*TASK REQUIREMENTS*:
Set down every entry exactly as given. Pictures are to be left out.

*MATERIAL PROVIDED*:

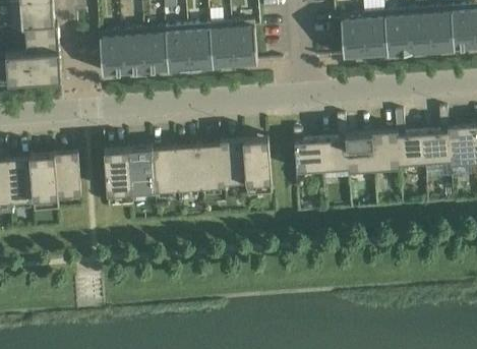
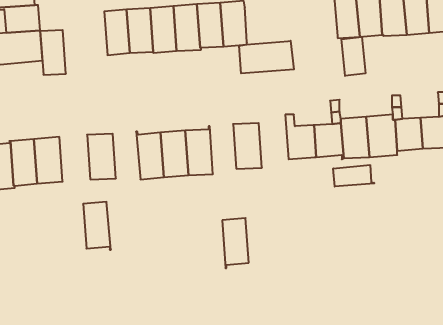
building: [99,33,123,75] -> [40,30,66,75]
building: none -> [342,37,365,76]
building: none -> [239,41,294,73]
building: [221,140,246,188] -> [222,218,249,268]
building: [128,148,155,193] -> [83,202,111,250]
building: none -> [333,165,374,187]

*RESULT*:
building: [99,33,123,75] -> [40,30,66,75]
building: none -> [342,37,365,76]
building: none -> [239,41,294,73]
building: [221,140,246,188] -> [222,218,249,268]
building: [128,148,155,193] -> [83,202,111,250]
building: none -> [333,165,374,187]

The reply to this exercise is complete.